(Beginning of PROVIDED DATA)

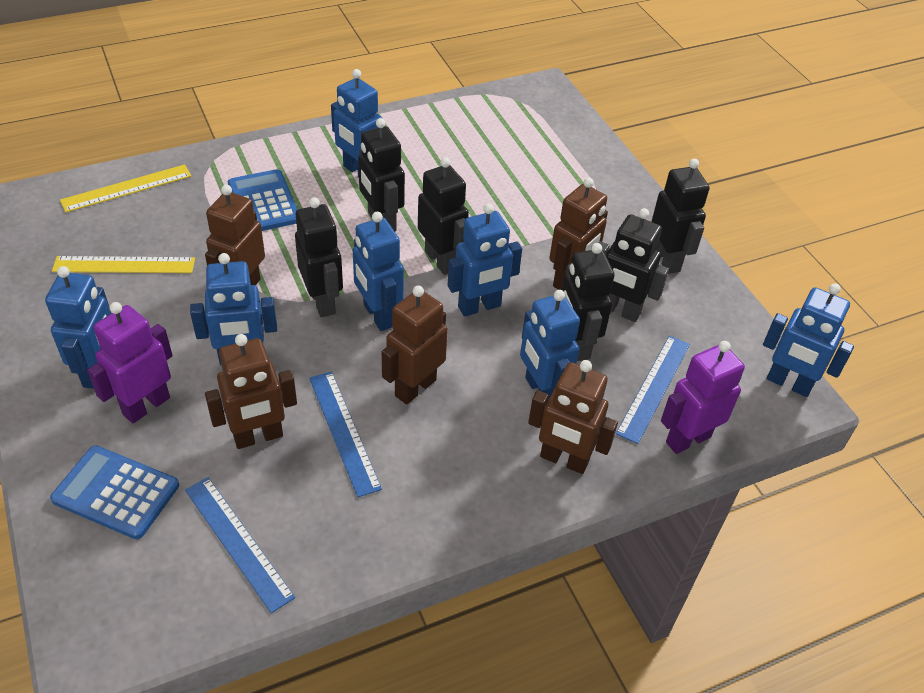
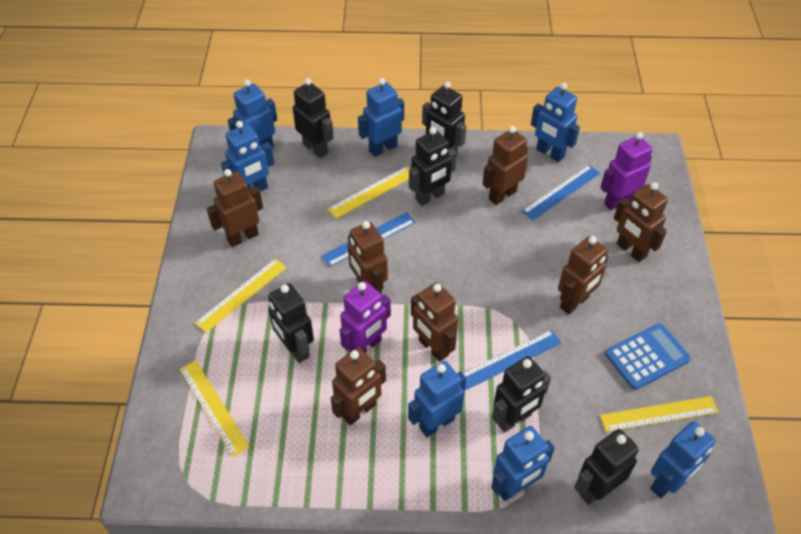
blue calculator: 2 -> 1
brown robot: 5 -> 7
yellow ruler: 2 -> 4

(End of PROVIDED DATA)

▶ _PROBLEM TO WORK ON_
Drop every image, please, and write out the data above exactly as shown.

▶ _YOUR RESPONSE_
blue calculator: 2 -> 1
brown robot: 5 -> 7
yellow ruler: 2 -> 4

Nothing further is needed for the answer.